Leaving the pictures aside, repeat the entries exactly.

_____

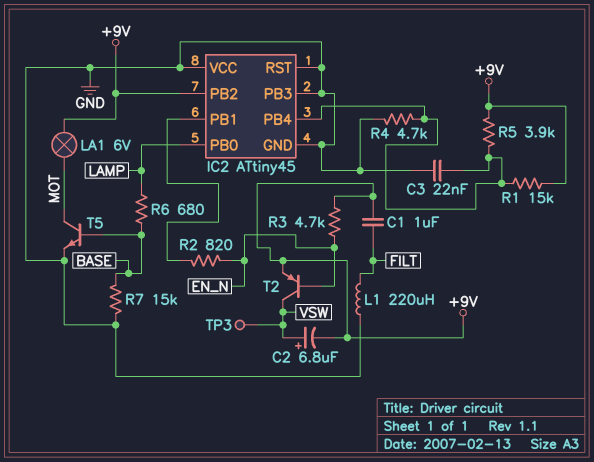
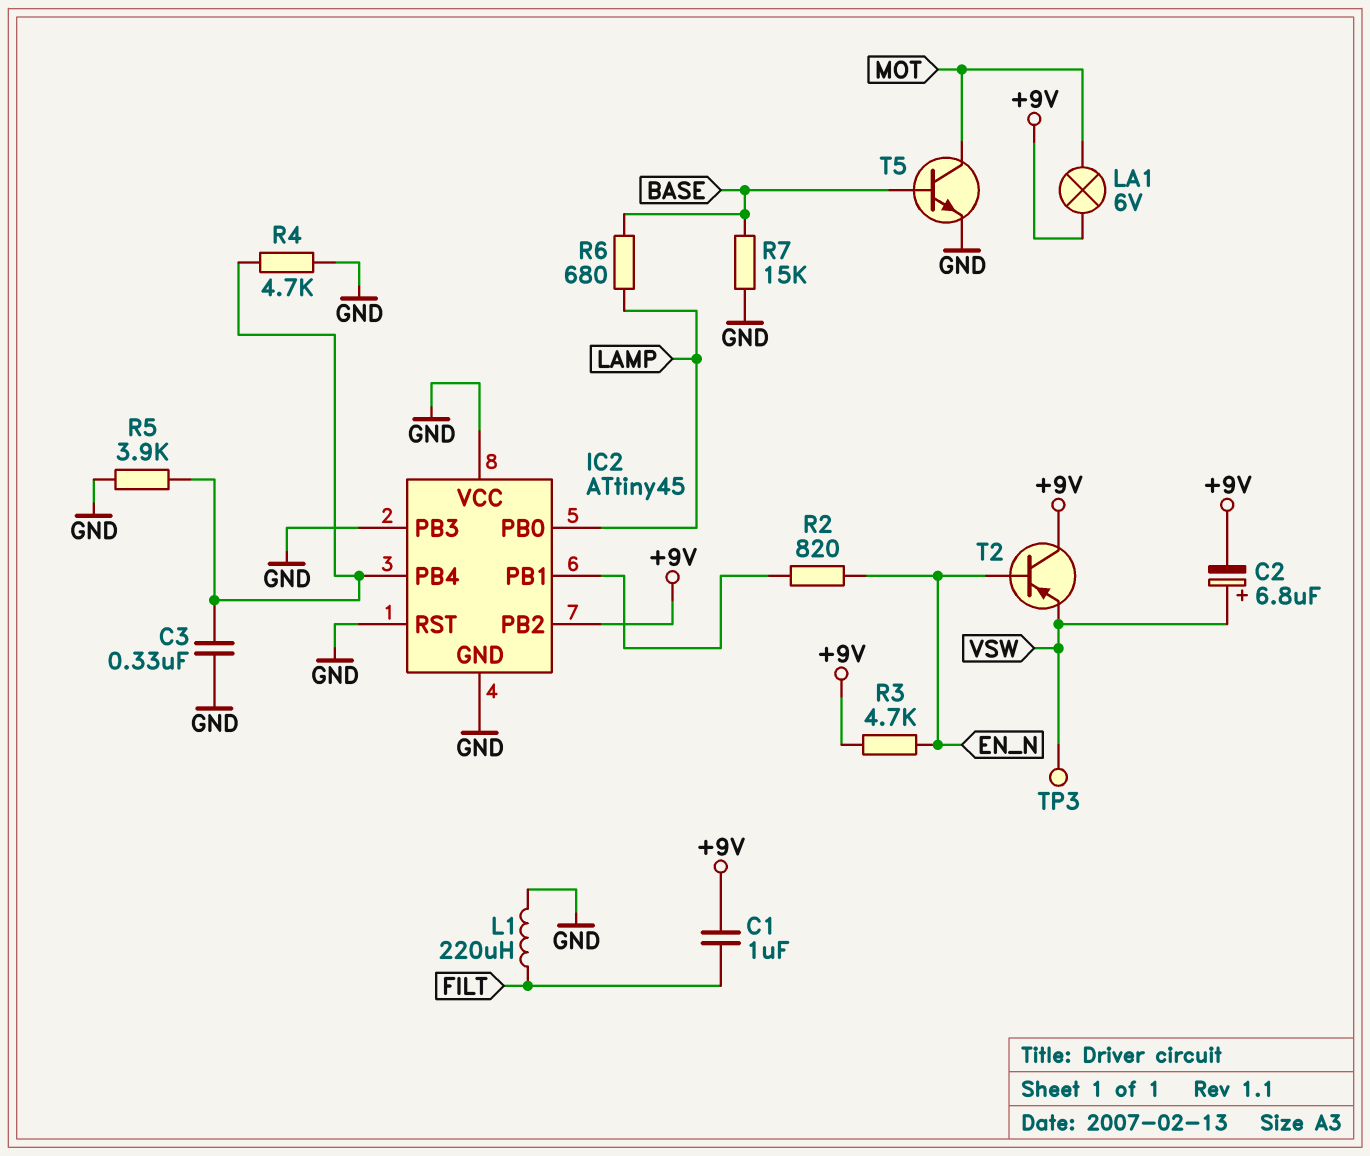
C3: 22nF (GND, IC2/PB4) -> 330nF (GND, IC2/PB4)
R1: 15k (+9V, IC2/PB4) -> none
R5: 3.9k (+9V, IC2/PB4) -> 3.9k (GND, IC2/PB4)
T2: PNP (B EN_N, C VSW, E +9V) -> PNP (B EN_N, C +9V, E VSW)

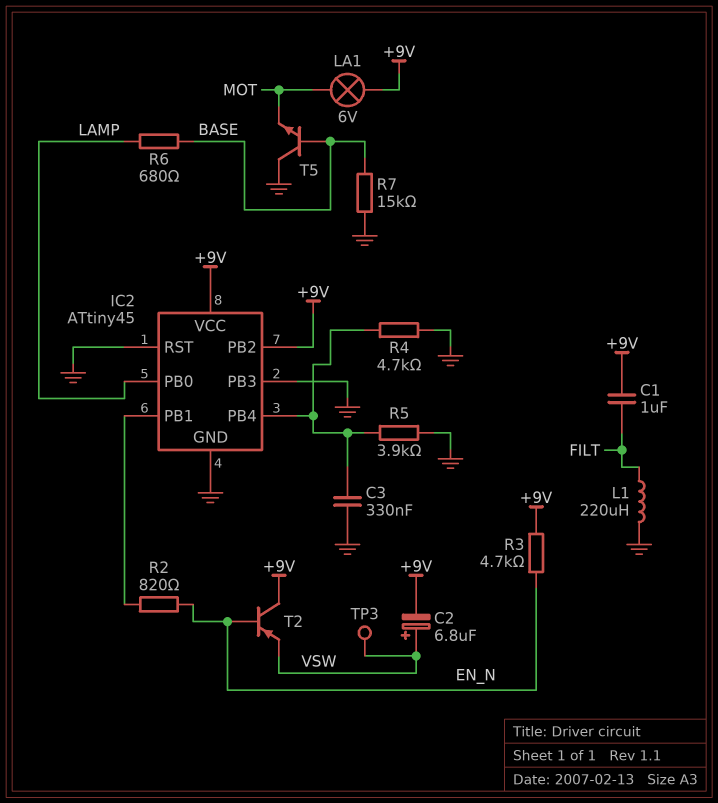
IC2 pin VCC: GND -> +9V
T5: NPN (B BASE, C MOT, E GND) -> NPN (B BASE, C GND, E MOT)

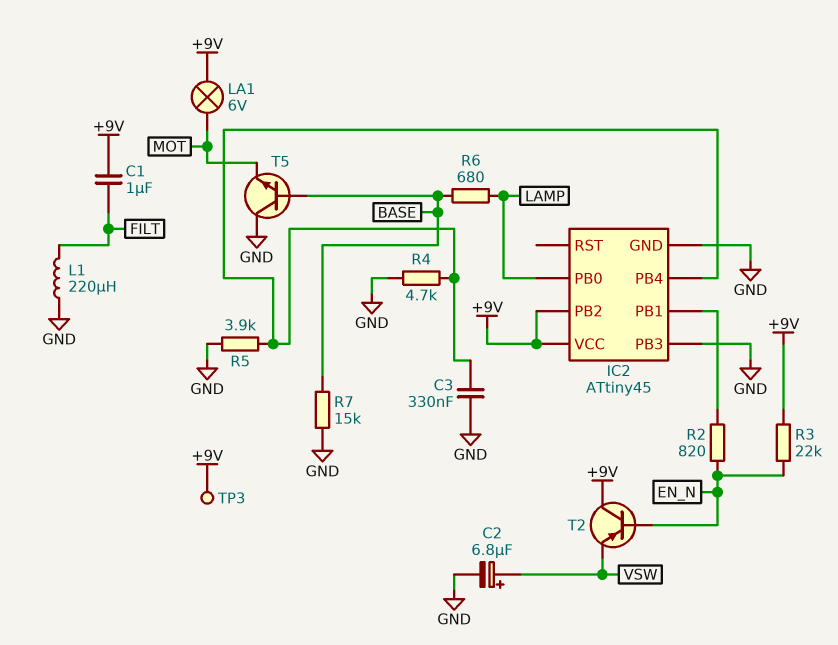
C2: 6.8uF (plus VSW, minus +9V) -> 6.8uF (plus VSW, minus GND)
IC2 pin RST: GND -> none
R3: 4.7k (+9V, EN_N) -> 22k (+9V, EN_N)
TP3: test point (VSW) -> test point (+9V)

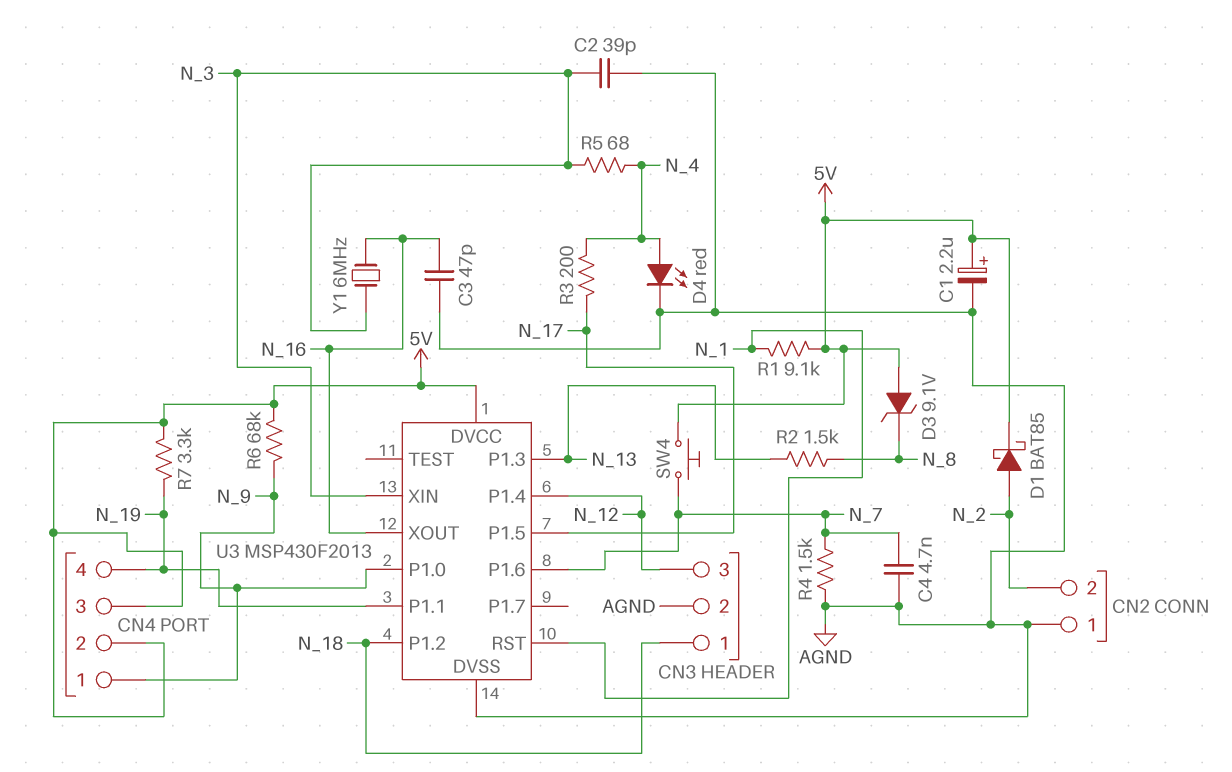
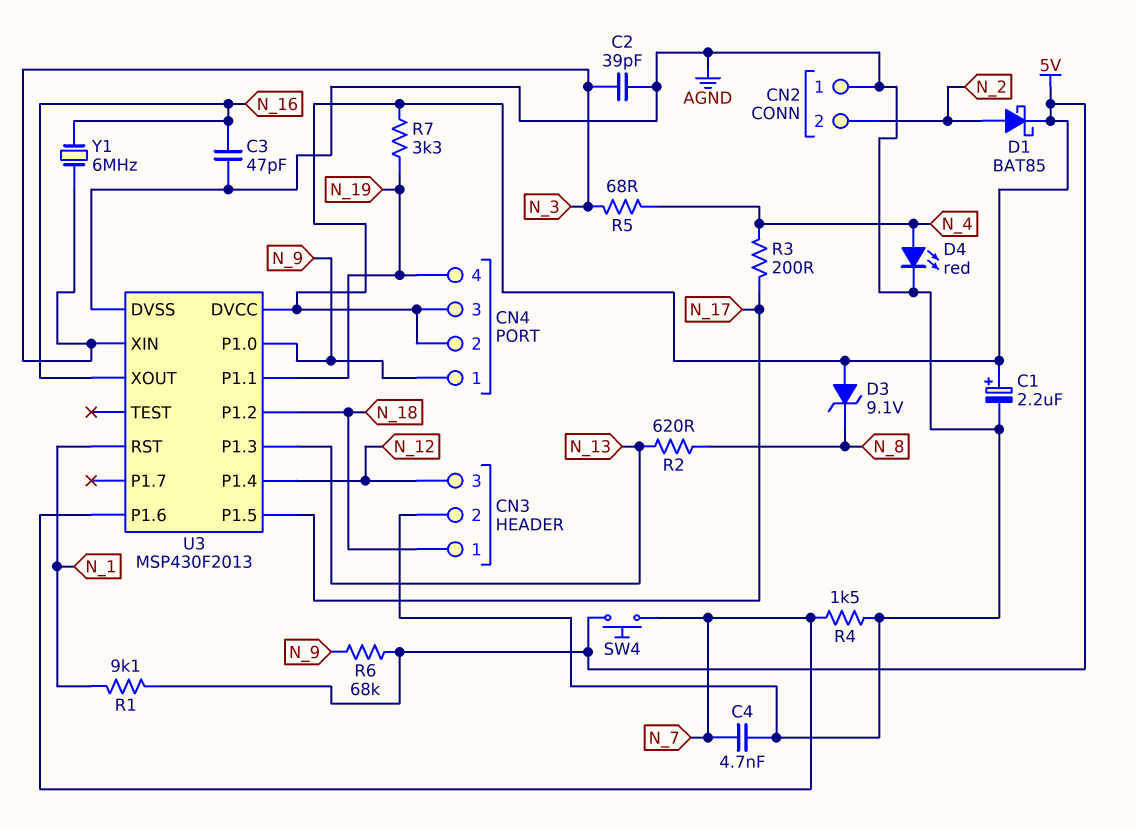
R2: 1.5k (N_8, N_13) -> 620 (N_8, N_13)

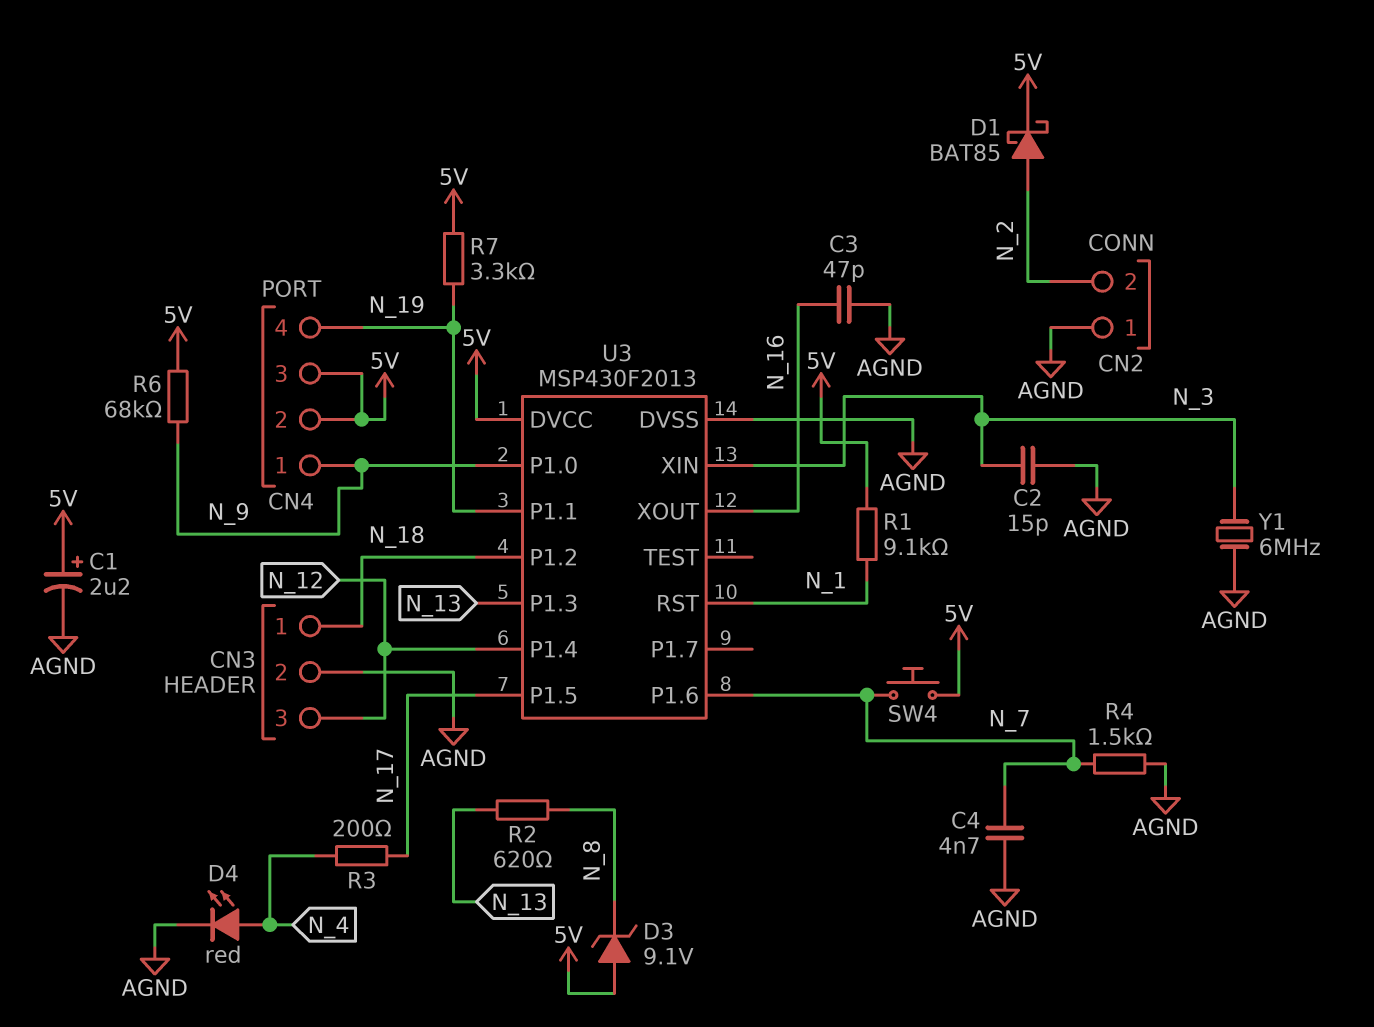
C2: 39pF (AGND, N_3) -> 15pF (AGND, N_3)
R5: 68 (N_3, N_4) -> none
Y1: 6MHz (N_3, N_16) -> 6MHz (AGND, N_3)

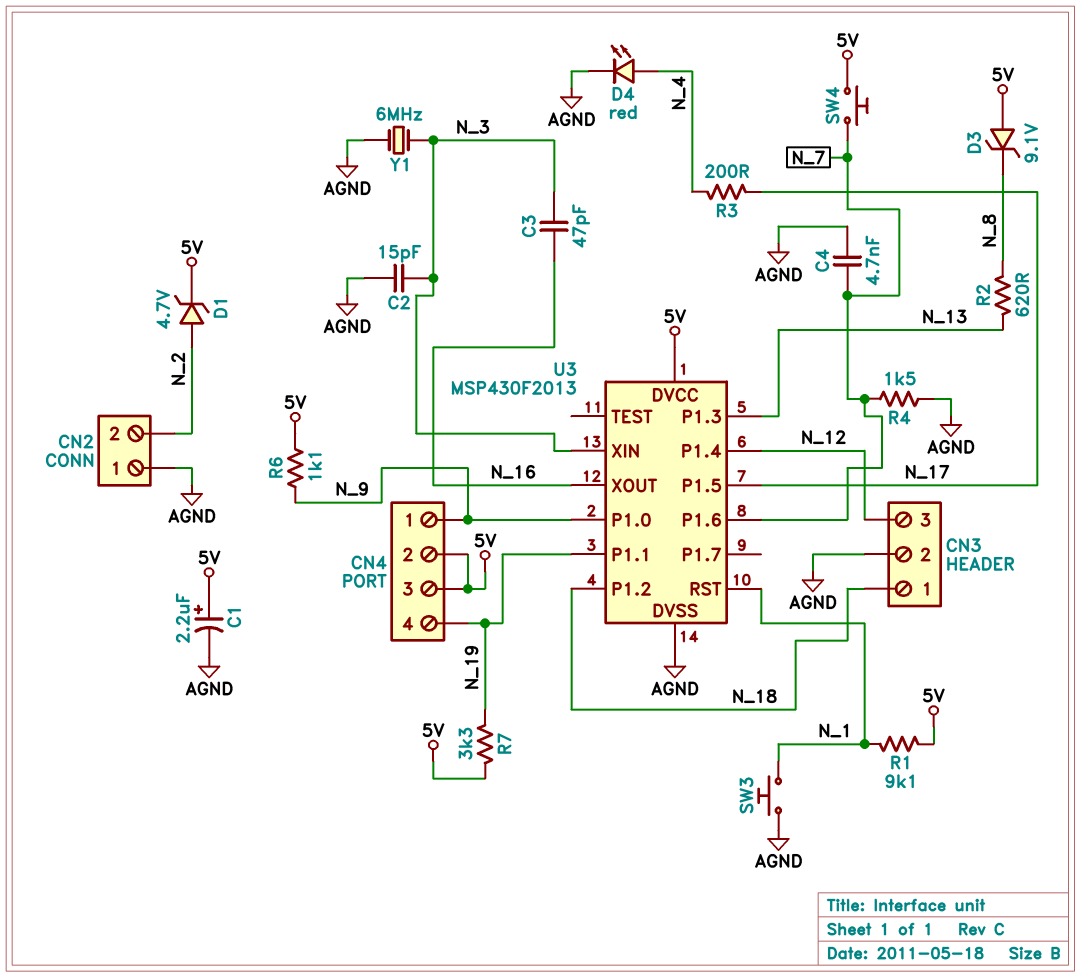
C3: 47pF (AGND, N_16) -> 47pF (N_3, N_16)
D1: schottky BAT85 (A N_2, K 5V) -> zener 4.7V (A N_2, K 5V)
R6: 68k (5V, N_9) -> 1.1k (5V, N_9)
SW3: none -> button (AGND, N_1)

_____

REPLY >>
C3: 22nF (GND, IC2/PB4) -> 330nF (GND, IC2/PB4)
R1: 15k (+9V, IC2/PB4) -> none
R5: 3.9k (+9V, IC2/PB4) -> 3.9k (GND, IC2/PB4)
T2: PNP (B EN_N, C VSW, E +9V) -> PNP (B EN_N, C +9V, E VSW)

IC2 pin VCC: GND -> +9V
T5: NPN (B BASE, C MOT, E GND) -> NPN (B BASE, C GND, E MOT)

C2: 6.8uF (plus VSW, minus +9V) -> 6.8uF (plus VSW, minus GND)
IC2 pin RST: GND -> none
R3: 4.7k (+9V, EN_N) -> 22k (+9V, EN_N)
TP3: test point (VSW) -> test point (+9V)

R2: 1.5k (N_8, N_13) -> 620 (N_8, N_13)

C2: 39pF (AGND, N_3) -> 15pF (AGND, N_3)
R5: 68 (N_3, N_4) -> none
Y1: 6MHz (N_3, N_16) -> 6MHz (AGND, N_3)

C3: 47pF (AGND, N_16) -> 47pF (N_3, N_16)
D1: schottky BAT85 (A N_2, K 5V) -> zener 4.7V (A N_2, K 5V)
R6: 68k (5V, N_9) -> 1.1k (5V, N_9)
SW3: none -> button (AGND, N_1)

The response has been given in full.